Saved entries
━━━━━━━━━━━━━━━━━━━━
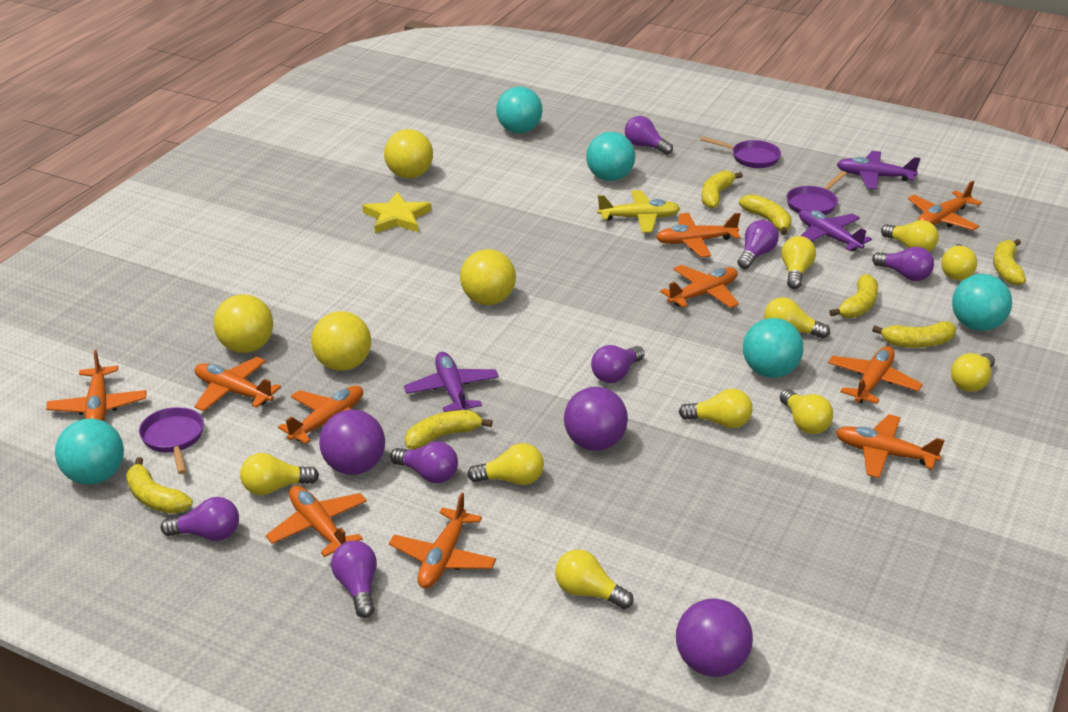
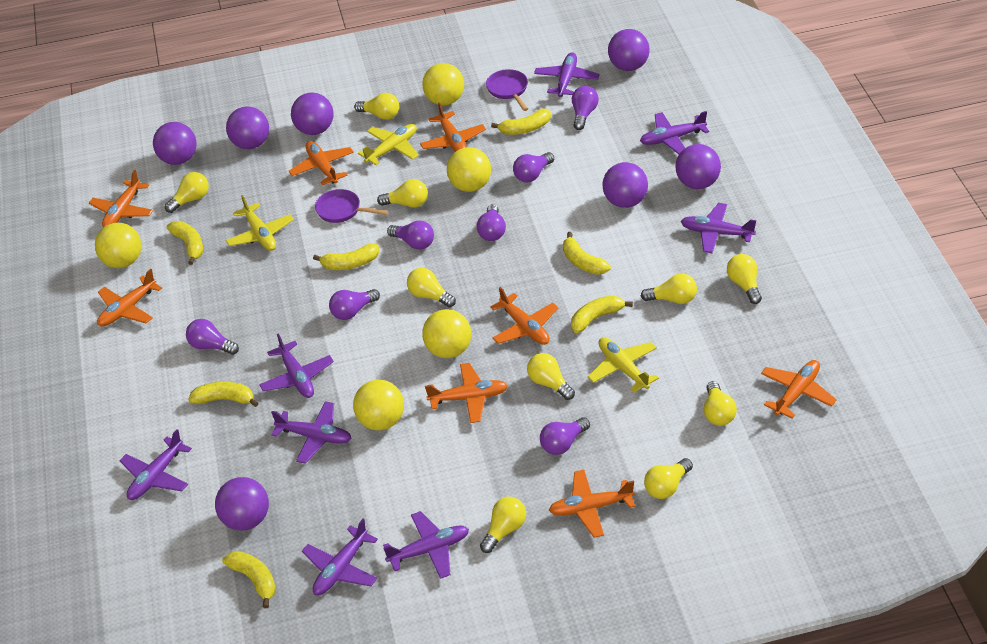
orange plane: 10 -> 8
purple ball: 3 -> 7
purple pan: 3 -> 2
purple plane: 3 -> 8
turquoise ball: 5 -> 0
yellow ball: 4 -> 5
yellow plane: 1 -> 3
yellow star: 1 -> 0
━━━━━━━━━━━━━━━━━━━━
What you have to do
Without the pictures, extract every entry verbatim.

Problem solution
orange plane: 10 -> 8
purple ball: 3 -> 7
purple pan: 3 -> 2
purple plane: 3 -> 8
turquoise ball: 5 -> 0
yellow ball: 4 -> 5
yellow plane: 1 -> 3
yellow star: 1 -> 0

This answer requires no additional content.